DATA FOR ANALYSIS:
○ ○ ○ ○ ○

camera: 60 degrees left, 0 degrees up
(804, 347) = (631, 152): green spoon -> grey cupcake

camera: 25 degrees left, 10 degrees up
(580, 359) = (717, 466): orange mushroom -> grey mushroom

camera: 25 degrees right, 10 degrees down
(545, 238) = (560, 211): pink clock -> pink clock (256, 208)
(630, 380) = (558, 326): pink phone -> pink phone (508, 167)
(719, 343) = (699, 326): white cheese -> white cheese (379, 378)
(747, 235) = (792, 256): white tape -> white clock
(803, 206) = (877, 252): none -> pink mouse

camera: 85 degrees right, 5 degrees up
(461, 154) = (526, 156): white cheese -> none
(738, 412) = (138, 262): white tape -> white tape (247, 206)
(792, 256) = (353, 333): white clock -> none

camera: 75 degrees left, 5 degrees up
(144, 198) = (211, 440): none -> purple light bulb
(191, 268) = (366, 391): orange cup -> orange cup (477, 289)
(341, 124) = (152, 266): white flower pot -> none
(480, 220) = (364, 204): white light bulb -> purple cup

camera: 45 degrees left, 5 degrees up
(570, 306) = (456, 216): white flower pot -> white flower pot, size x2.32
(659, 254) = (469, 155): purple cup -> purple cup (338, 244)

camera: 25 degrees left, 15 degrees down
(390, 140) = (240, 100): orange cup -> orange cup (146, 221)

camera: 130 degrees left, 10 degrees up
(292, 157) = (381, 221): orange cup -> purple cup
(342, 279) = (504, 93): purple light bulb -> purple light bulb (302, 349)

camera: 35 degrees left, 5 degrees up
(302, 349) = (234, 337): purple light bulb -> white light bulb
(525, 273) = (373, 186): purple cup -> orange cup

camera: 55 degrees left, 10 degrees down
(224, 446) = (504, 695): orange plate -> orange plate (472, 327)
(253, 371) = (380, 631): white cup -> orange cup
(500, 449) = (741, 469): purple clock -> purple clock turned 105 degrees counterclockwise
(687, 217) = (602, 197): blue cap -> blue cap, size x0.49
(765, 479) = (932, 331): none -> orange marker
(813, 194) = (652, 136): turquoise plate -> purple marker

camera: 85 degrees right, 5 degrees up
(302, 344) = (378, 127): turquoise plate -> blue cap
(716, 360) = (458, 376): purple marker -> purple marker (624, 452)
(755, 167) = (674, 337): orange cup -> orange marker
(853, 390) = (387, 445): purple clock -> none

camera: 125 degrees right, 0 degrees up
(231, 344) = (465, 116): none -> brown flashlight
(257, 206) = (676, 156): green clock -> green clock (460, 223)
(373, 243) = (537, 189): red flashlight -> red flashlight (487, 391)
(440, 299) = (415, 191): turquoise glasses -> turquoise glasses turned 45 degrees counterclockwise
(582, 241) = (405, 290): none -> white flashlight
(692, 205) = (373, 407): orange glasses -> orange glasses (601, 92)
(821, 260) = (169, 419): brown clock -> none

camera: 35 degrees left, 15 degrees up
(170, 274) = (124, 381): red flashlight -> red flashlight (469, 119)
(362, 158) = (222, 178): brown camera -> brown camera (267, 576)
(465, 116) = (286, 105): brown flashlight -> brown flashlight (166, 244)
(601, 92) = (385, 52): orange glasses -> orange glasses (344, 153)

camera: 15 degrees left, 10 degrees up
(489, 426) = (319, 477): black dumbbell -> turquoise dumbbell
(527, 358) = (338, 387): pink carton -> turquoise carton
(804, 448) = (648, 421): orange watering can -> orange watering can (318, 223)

○ ○ ○ ○ ○

Print out the entire listing. Keep every line exact.

RESULT FOR THIS TASK:
camera: 60 degrees left, 0 degrees up
(804, 347) = (631, 152): green spoon -> grey cupcake

camera: 25 degrees left, 10 degrees up
(580, 359) = (717, 466): orange mushroom -> grey mushroom

camera: 25 degrees right, 10 degrees down
(545, 238) = (560, 211): pink clock -> pink clock (256, 208)
(630, 380) = (558, 326): pink phone -> pink phone (508, 167)
(719, 343) = (699, 326): white cheese -> white cheese (379, 378)
(747, 235) = (792, 256): white tape -> white clock
(803, 206) = (877, 252): none -> pink mouse

camera: 85 degrees right, 5 degrees up
(461, 154) = (526, 156): white cheese -> none
(738, 412) = (138, 262): white tape -> white tape (247, 206)
(792, 256) = (353, 333): white clock -> none

camera: 75 degrees left, 5 degrees up
(144, 198) = (211, 440): none -> purple light bulb
(191, 268) = (366, 391): orange cup -> orange cup (477, 289)
(341, 124) = (152, 266): white flower pot -> none
(480, 220) = (364, 204): white light bulb -> purple cup

camera: 45 degrees left, 5 degrees up
(570, 306) = (456, 216): white flower pot -> white flower pot, size x2.32
(659, 254) = (469, 155): purple cup -> purple cup (338, 244)

camera: 25 degrees left, 15 degrees down
(390, 140) = (240, 100): orange cup -> orange cup (146, 221)

camera: 130 degrees left, 10 degrees up
(292, 157) = (381, 221): orange cup -> purple cup
(342, 279) = (504, 93): purple light bulb -> purple light bulb (302, 349)

camera: 35 degrees left, 5 degrees up
(302, 349) = (234, 337): purple light bulb -> white light bulb
(525, 273) = (373, 186): purple cup -> orange cup

camera: 55 degrees left, 10 degrees down
(224, 446) = (504, 695): orange plate -> orange plate (472, 327)
(253, 371) = (380, 631): white cup -> orange cup
(500, 449) = (741, 469): purple clock -> purple clock turned 105 degrees counterclockwise
(687, 217) = (602, 197): blue cap -> blue cap, size x0.49
(765, 479) = (932, 331): none -> orange marker
(813, 194) = (652, 136): turquoise plate -> purple marker

camera: 85 degrees right, 5 degrees up
(302, 344) = (378, 127): turquoise plate -> blue cap
(716, 360) = (458, 376): purple marker -> purple marker (624, 452)
(755, 167) = (674, 337): orange cup -> orange marker
(853, 390) = (387, 445): purple clock -> none

camera: 125 degrees right, 0 degrees up
(231, 344) = (465, 116): none -> brown flashlight
(257, 206) = (676, 156): green clock -> green clock (460, 223)
(373, 243) = (537, 189): red flashlight -> red flashlight (487, 391)
(440, 299) = (415, 191): turquoise glasses -> turquoise glasses turned 45 degrees counterclockwise
(582, 241) = (405, 290): none -> white flashlight
(692, 205) = (373, 407): orange glasses -> orange glasses (601, 92)
(821, 260) = (169, 419): brown clock -> none

camera: 35 degrees left, 15 degrees up
(170, 274) = (124, 381): red flashlight -> red flashlight (469, 119)
(362, 158) = (222, 178): brown camera -> brown camera (267, 576)
(465, 116) = (286, 105): brown flashlight -> brown flashlight (166, 244)
(601, 92) = (385, 52): orange glasses -> orange glasses (344, 153)

camera: 15 degrees left, 10 degrees up
(489, 426) = (319, 477): black dumbbell -> turquoise dumbbell
(527, 358) = (338, 387): pink carton -> turquoise carton
(804, 448) = (648, 421): orange watering can -> orange watering can (318, 223)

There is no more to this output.